Input data:
════════════════

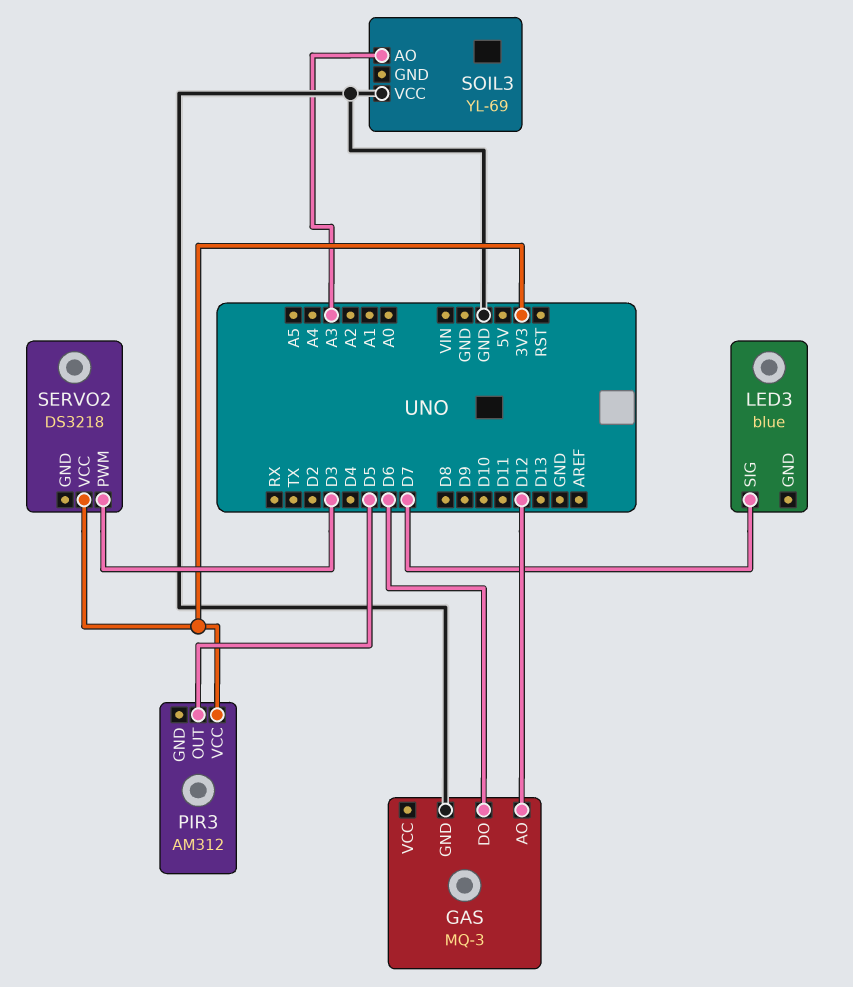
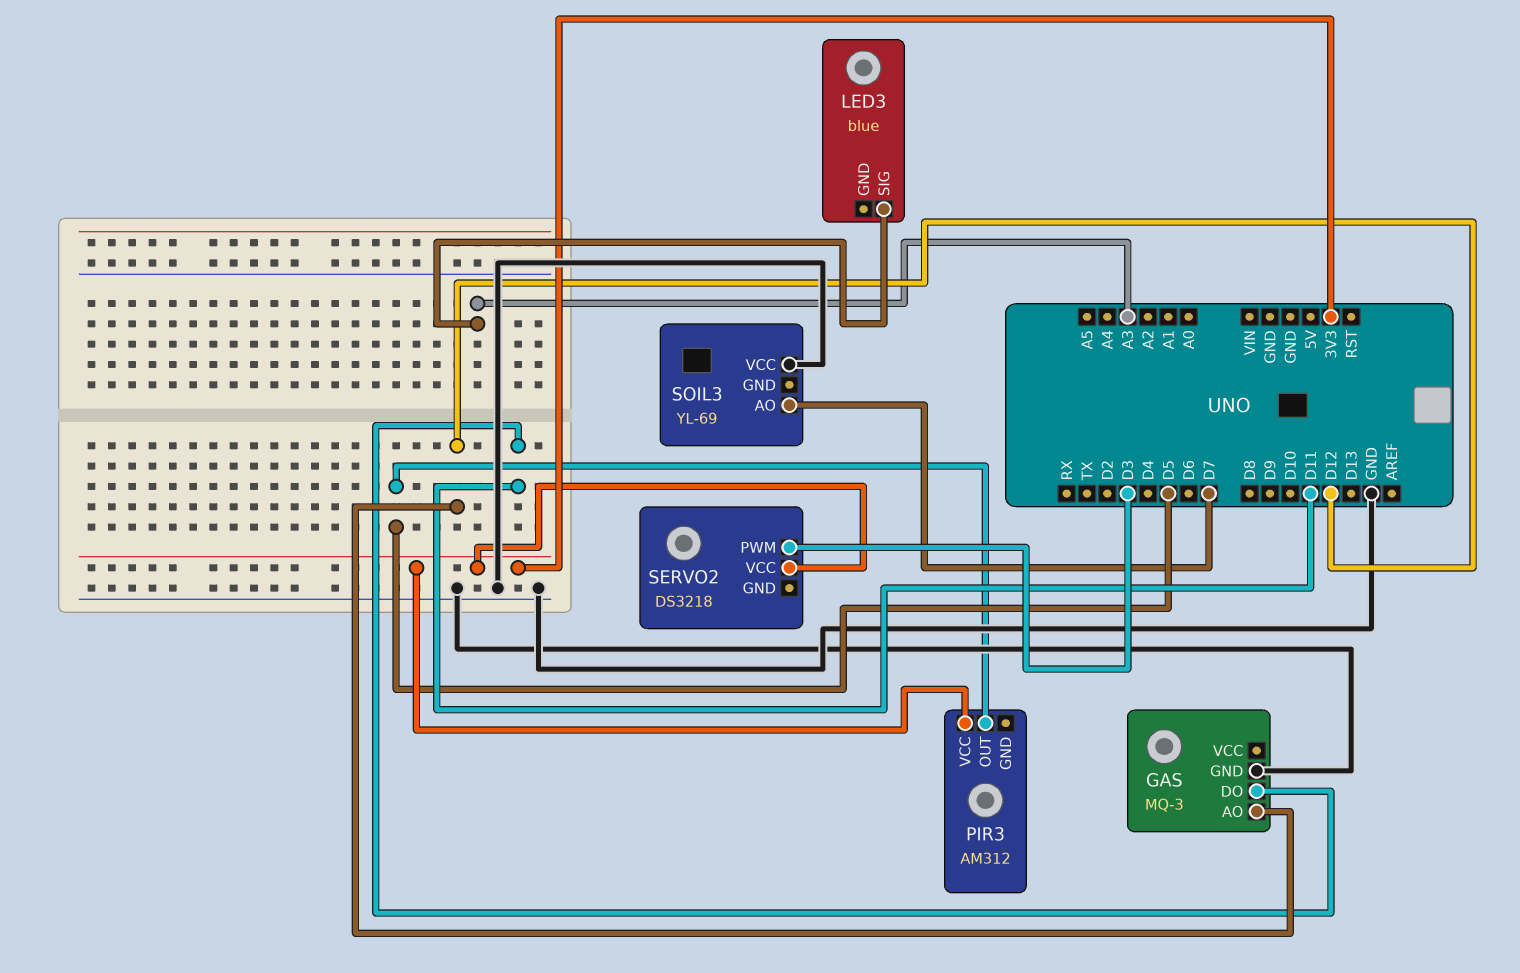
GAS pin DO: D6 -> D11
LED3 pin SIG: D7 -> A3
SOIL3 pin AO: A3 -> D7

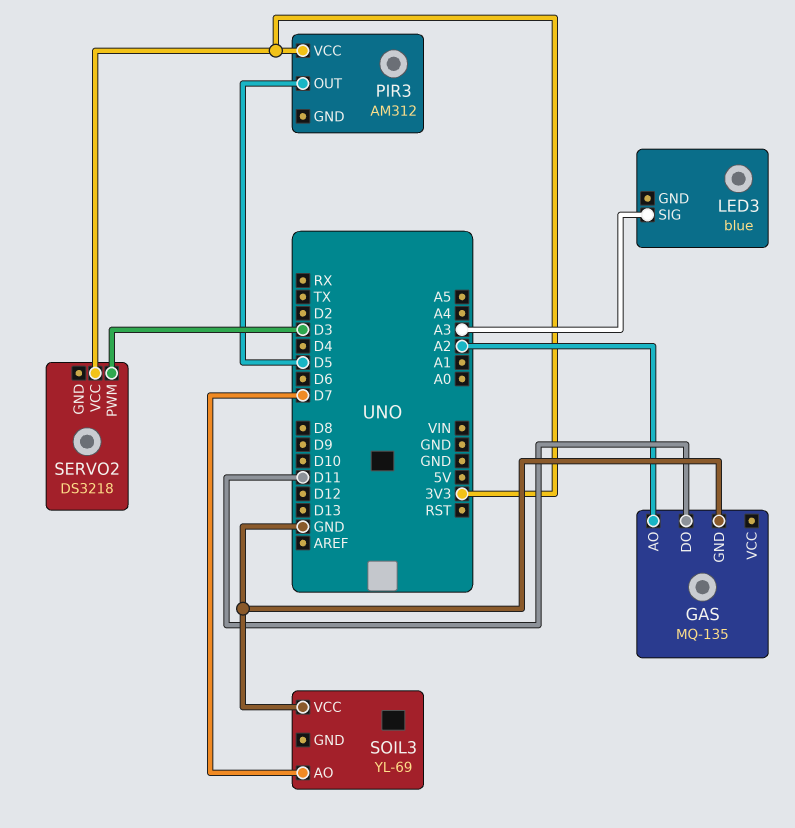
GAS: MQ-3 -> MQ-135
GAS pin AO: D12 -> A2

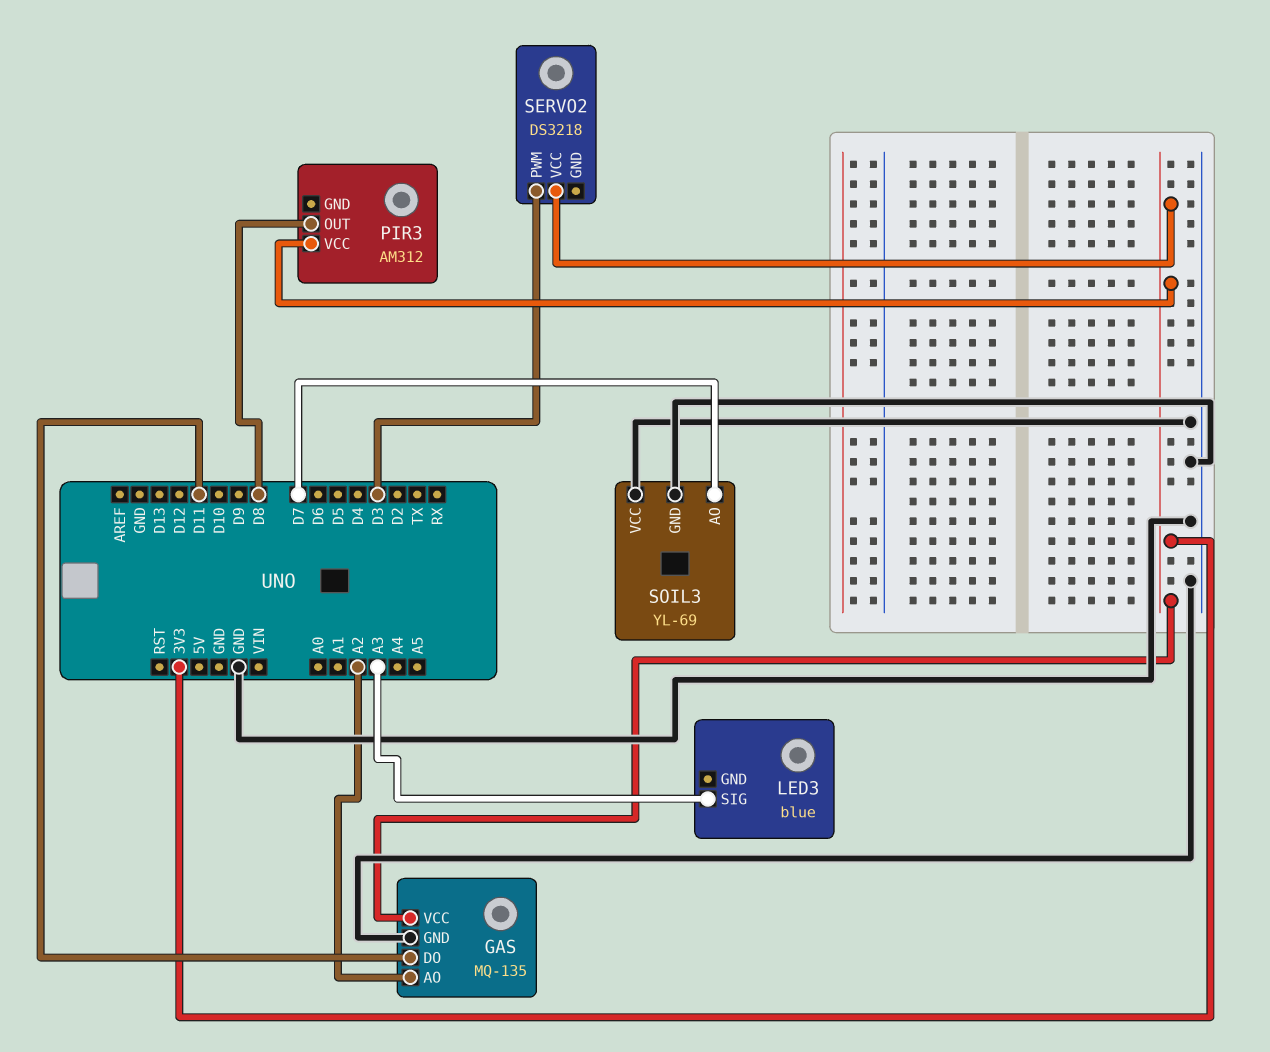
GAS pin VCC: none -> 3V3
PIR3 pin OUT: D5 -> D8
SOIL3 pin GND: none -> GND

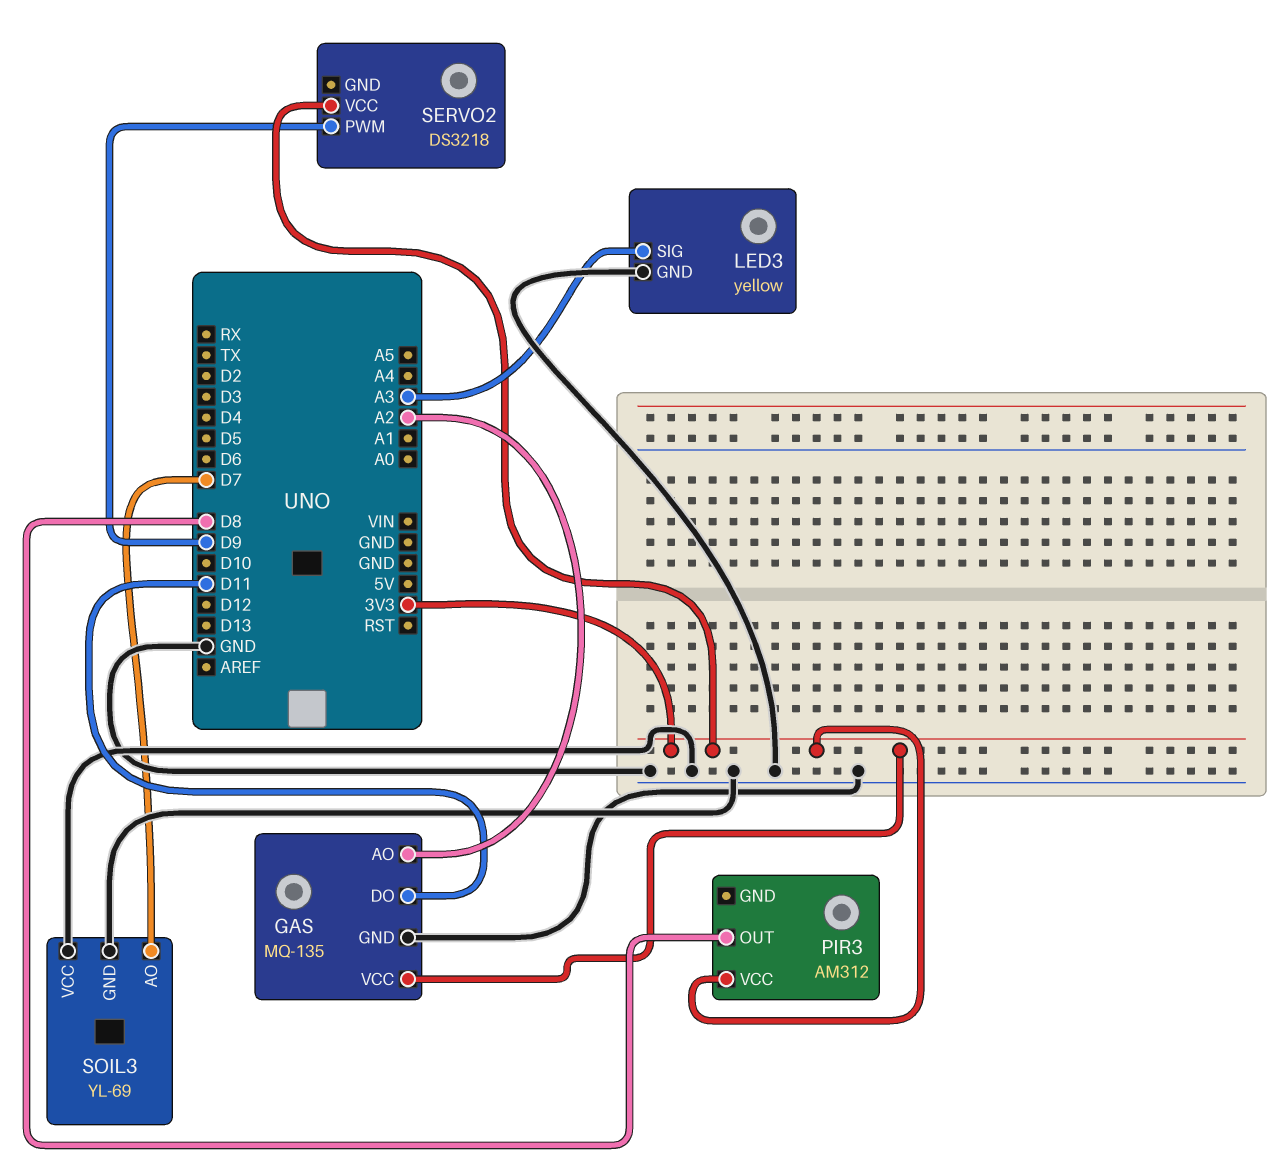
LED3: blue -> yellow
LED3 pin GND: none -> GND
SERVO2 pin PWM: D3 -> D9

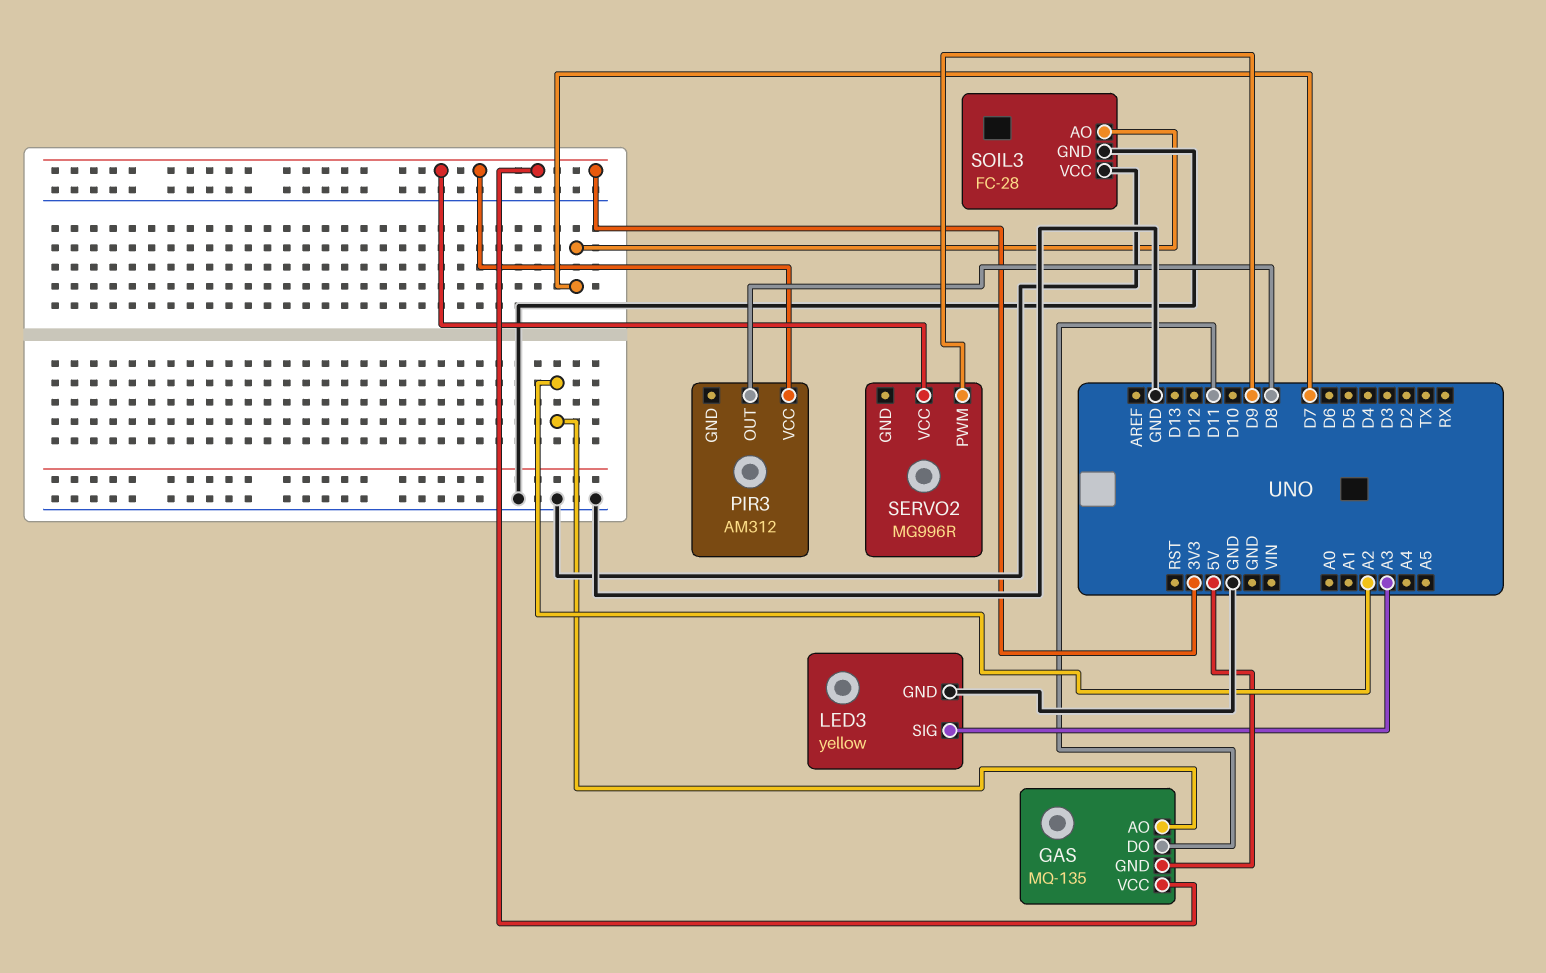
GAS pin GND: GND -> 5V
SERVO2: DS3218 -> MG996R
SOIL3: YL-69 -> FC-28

════════════════

Instructions for the task:
Without the pictures, write out every entry precisely as it appears.

Solution to this task:
GAS pin DO: D6 -> D11
LED3 pin SIG: D7 -> A3
SOIL3 pin AO: A3 -> D7

GAS: MQ-3 -> MQ-135
GAS pin AO: D12 -> A2

GAS pin VCC: none -> 3V3
PIR3 pin OUT: D5 -> D8
SOIL3 pin GND: none -> GND

LED3: blue -> yellow
LED3 pin GND: none -> GND
SERVO2 pin PWM: D3 -> D9

GAS pin GND: GND -> 5V
SERVO2: DS3218 -> MG996R
SOIL3: YL-69 -> FC-28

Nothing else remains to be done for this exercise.